Instructions to follow
Each line of the material is to be written out exactly.
·····
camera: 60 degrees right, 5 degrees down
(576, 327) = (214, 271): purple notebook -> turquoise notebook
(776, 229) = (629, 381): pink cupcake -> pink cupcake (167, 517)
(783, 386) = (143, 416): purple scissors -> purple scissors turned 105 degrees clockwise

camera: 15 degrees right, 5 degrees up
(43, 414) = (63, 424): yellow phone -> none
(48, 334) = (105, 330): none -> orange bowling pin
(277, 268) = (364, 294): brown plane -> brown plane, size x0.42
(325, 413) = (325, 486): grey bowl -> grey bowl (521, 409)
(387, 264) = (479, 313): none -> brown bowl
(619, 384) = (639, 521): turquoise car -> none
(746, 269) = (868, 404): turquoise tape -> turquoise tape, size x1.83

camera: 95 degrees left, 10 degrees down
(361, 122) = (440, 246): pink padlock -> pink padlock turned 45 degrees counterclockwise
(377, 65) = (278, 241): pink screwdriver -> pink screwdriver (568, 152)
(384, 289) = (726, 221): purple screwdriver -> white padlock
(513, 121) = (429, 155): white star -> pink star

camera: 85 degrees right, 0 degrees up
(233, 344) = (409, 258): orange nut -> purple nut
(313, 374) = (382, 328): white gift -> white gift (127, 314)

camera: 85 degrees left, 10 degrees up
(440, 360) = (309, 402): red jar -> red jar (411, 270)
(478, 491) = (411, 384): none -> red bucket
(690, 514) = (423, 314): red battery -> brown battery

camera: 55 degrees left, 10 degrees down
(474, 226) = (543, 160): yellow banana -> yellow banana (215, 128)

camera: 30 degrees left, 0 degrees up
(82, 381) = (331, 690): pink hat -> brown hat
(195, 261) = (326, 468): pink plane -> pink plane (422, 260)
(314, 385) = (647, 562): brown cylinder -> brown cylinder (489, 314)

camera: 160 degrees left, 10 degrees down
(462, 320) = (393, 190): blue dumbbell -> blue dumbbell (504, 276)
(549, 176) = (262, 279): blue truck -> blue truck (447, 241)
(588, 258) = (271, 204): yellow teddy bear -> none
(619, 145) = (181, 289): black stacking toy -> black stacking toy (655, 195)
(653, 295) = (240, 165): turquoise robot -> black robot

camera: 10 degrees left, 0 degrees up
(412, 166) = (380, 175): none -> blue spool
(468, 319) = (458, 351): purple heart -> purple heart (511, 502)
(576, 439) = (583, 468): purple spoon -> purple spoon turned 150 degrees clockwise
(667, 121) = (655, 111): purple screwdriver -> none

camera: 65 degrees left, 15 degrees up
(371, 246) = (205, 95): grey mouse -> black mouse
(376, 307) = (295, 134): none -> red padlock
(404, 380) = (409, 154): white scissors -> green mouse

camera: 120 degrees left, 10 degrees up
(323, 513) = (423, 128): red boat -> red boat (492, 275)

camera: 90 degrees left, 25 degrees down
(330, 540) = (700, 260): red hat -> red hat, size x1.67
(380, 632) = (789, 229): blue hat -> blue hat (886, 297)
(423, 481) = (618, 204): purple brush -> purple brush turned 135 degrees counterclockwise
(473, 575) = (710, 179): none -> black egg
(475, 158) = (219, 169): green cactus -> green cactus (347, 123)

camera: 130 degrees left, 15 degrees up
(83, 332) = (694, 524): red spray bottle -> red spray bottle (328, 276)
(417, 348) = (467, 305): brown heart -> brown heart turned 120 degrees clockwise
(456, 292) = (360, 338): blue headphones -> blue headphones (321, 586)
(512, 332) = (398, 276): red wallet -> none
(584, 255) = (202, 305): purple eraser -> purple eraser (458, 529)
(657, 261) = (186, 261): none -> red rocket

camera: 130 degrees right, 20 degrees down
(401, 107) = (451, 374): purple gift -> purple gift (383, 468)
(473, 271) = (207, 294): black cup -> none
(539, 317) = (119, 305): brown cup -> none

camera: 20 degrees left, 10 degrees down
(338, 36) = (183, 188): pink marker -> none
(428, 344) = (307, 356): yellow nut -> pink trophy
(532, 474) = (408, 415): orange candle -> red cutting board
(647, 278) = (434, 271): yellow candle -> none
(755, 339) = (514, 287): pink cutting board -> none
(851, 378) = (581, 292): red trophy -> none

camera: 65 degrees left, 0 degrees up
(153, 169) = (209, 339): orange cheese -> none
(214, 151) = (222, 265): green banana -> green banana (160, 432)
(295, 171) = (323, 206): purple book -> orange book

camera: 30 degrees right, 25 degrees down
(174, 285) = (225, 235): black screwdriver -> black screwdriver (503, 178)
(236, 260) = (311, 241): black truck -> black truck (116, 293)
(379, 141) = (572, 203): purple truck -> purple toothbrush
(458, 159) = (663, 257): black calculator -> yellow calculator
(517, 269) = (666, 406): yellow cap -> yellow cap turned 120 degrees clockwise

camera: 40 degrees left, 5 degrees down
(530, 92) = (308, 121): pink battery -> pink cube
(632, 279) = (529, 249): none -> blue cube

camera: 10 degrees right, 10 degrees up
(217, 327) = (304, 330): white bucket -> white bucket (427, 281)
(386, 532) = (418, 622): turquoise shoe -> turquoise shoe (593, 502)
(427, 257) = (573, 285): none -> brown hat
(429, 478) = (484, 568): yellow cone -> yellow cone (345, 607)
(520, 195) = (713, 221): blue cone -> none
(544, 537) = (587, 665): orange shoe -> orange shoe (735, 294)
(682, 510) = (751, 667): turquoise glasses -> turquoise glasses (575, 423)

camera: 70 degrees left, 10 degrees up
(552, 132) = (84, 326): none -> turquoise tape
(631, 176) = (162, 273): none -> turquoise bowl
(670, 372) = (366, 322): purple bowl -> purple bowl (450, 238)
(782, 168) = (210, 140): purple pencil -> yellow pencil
·····
Result of the task
camera: 60 degrees right, 5 degrees down
(576, 327) = (214, 271): purple notebook -> turquoise notebook
(776, 229) = (629, 381): pink cupcake -> pink cupcake (167, 517)
(783, 386) = (143, 416): purple scissors -> purple scissors turned 105 degrees clockwise

camera: 15 degrees right, 5 degrees up
(43, 414) = (63, 424): yellow phone -> none
(48, 334) = (105, 330): none -> orange bowling pin
(277, 268) = (364, 294): brown plane -> brown plane, size x0.42
(325, 413) = (325, 486): grey bowl -> grey bowl (521, 409)
(387, 264) = (479, 313): none -> brown bowl
(619, 384) = (639, 521): turquoise car -> none
(746, 269) = (868, 404): turquoise tape -> turquoise tape, size x1.83

camera: 95 degrees left, 10 degrees down
(361, 122) = (440, 246): pink padlock -> pink padlock turned 45 degrees counterclockwise
(377, 65) = (278, 241): pink screwdriver -> pink screwdriver (568, 152)
(384, 289) = (726, 221): purple screwdriver -> white padlock
(513, 121) = (429, 155): white star -> pink star

camera: 85 degrees right, 0 degrees up
(233, 344) = (409, 258): orange nut -> purple nut
(313, 374) = (382, 328): white gift -> white gift (127, 314)

camera: 85 degrees left, 10 degrees up
(440, 360) = (309, 402): red jar -> red jar (411, 270)
(478, 491) = (411, 384): none -> red bucket
(690, 514) = (423, 314): red battery -> brown battery

camera: 55 degrees left, 10 degrees down
(474, 226) = (543, 160): yellow banana -> yellow banana (215, 128)

camera: 30 degrees left, 0 degrees up
(82, 381) = (331, 690): pink hat -> brown hat
(195, 261) = (326, 468): pink plane -> pink plane (422, 260)
(314, 385) = (647, 562): brown cylinder -> brown cylinder (489, 314)

camera: 160 degrees left, 10 degrees down
(462, 320) = (393, 190): blue dumbbell -> blue dumbbell (504, 276)
(549, 176) = (262, 279): blue truck -> blue truck (447, 241)
(588, 258) = (271, 204): yellow teddy bear -> none
(619, 145) = (181, 289): black stacking toy -> black stacking toy (655, 195)
(653, 295) = (240, 165): turquoise robot -> black robot

camera: 10 degrees left, 0 degrees up
(412, 166) = (380, 175): none -> blue spool
(468, 319) = (458, 351): purple heart -> purple heart (511, 502)
(576, 439) = (583, 468): purple spoon -> purple spoon turned 150 degrees clockwise
(667, 121) = (655, 111): purple screwdriver -> none

camera: 65 degrees left, 15 degrees up
(371, 246) = (205, 95): grey mouse -> black mouse
(376, 307) = (295, 134): none -> red padlock
(404, 380) = (409, 154): white scissors -> green mouse

camera: 120 degrees left, 10 degrees up
(323, 513) = (423, 128): red boat -> red boat (492, 275)

camera: 90 degrees left, 25 degrees down
(330, 540) = (700, 260): red hat -> red hat, size x1.67
(380, 632) = (789, 229): blue hat -> blue hat (886, 297)
(423, 481) = (618, 204): purple brush -> purple brush turned 135 degrees counterclockwise
(473, 575) = (710, 179): none -> black egg
(475, 158) = (219, 169): green cactus -> green cactus (347, 123)

camera: 130 degrees left, 15 degrees up
(83, 332) = (694, 524): red spray bottle -> red spray bottle (328, 276)
(417, 348) = (467, 305): brown heart -> brown heart turned 120 degrees clockwise
(456, 292) = (360, 338): blue headphones -> blue headphones (321, 586)
(512, 332) = (398, 276): red wallet -> none
(584, 255) = (202, 305): purple eraser -> purple eraser (458, 529)
(657, 261) = (186, 261): none -> red rocket

camera: 130 degrees right, 20 degrees down
(401, 107) = (451, 374): purple gift -> purple gift (383, 468)
(473, 271) = (207, 294): black cup -> none
(539, 317) = (119, 305): brown cup -> none

camera: 20 degrees left, 10 degrees down
(338, 36) = (183, 188): pink marker -> none
(428, 344) = (307, 356): yellow nut -> pink trophy
(532, 474) = (408, 415): orange candle -> red cutting board
(647, 278) = (434, 271): yellow candle -> none
(755, 339) = (514, 287): pink cutting board -> none
(851, 378) = (581, 292): red trophy -> none

camera: 65 degrees left, 0 degrees up
(153, 169) = (209, 339): orange cheese -> none
(214, 151) = (222, 265): green banana -> green banana (160, 432)
(295, 171) = (323, 206): purple book -> orange book

camera: 30 degrees right, 25 degrees down
(174, 285) = (225, 235): black screwdriver -> black screwdriver (503, 178)
(236, 260) = (311, 241): black truck -> black truck (116, 293)
(379, 141) = (572, 203): purple truck -> purple toothbrush
(458, 159) = (663, 257): black calculator -> yellow calculator
(517, 269) = (666, 406): yellow cap -> yellow cap turned 120 degrees clockwise

camera: 40 degrees left, 5 degrees down
(530, 92) = (308, 121): pink battery -> pink cube
(632, 279) = (529, 249): none -> blue cube

camera: 10 degrees right, 10 degrees up
(217, 327) = (304, 330): white bucket -> white bucket (427, 281)
(386, 532) = (418, 622): turquoise shoe -> turquoise shoe (593, 502)
(427, 257) = (573, 285): none -> brown hat
(429, 478) = (484, 568): yellow cone -> yellow cone (345, 607)
(520, 195) = (713, 221): blue cone -> none
(544, 537) = (587, 665): orange shoe -> orange shoe (735, 294)
(682, 510) = (751, 667): turquoise glasses -> turquoise glasses (575, 423)

camera: 70 degrees left, 10 degrees up
(552, 132) = (84, 326): none -> turquoise tape
(631, 176) = (162, 273): none -> turquoise bowl
(670, 372) = (366, 322): purple bowl -> purple bowl (450, 238)
(782, 168) = (210, 140): purple pencil -> yellow pencil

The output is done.